TASK: Give back exactly the lines from the one that includes "(162, 316) = (255, 405): white cap -> none" to the last line below, both included, and no further lines.

-- INFORMATION follows --

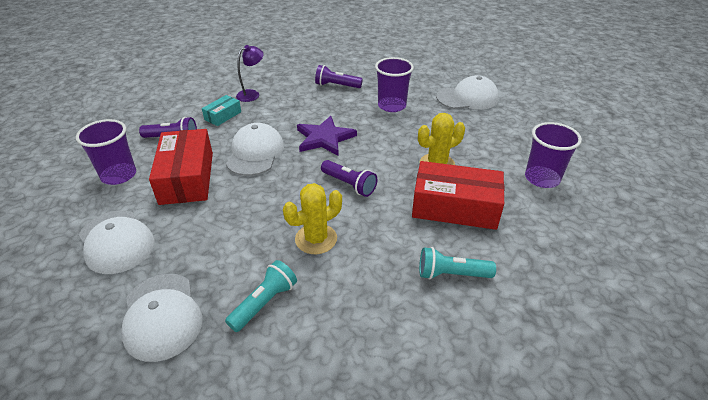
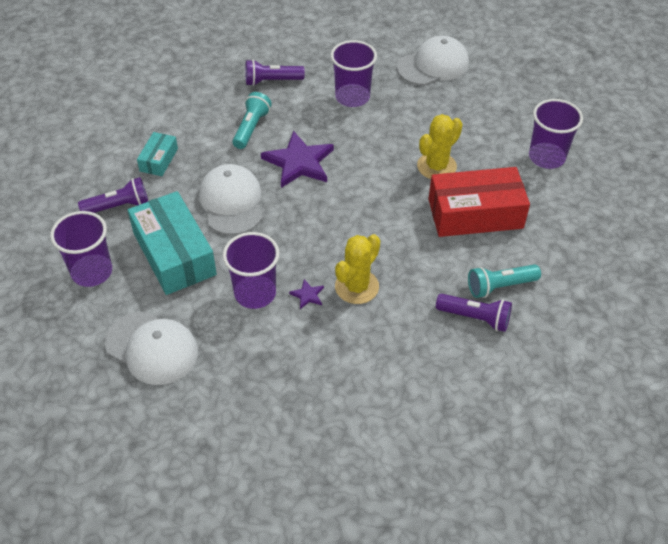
camera: 20 degrees left, 10 degrees up
(162, 316) = (255, 405): white cap -> none
(187, 177) = (174, 254): red box -> turquoise box
(227, 222) = (255, 293): none -> purple cup
(252, 94) = (174, 118): purple lamp -> none
(264, 303) = (344, 364): turquoise flashlight -> turquoise flashlight (251, 128)
(269, 235) = (307, 295): none -> purple star
(349, 184) = (357, 215): purple flashlight -> purple flashlight (475, 318)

-- INFORMATION concluded --

EXERCISE RESULT:
(162, 316) = (255, 405): white cap -> none
(187, 177) = (174, 254): red box -> turquoise box
(227, 222) = (255, 293): none -> purple cup
(252, 94) = (174, 118): purple lamp -> none
(264, 303) = (344, 364): turquoise flashlight -> turquoise flashlight (251, 128)
(269, 235) = (307, 295): none -> purple star
(349, 184) = (357, 215): purple flashlight -> purple flashlight (475, 318)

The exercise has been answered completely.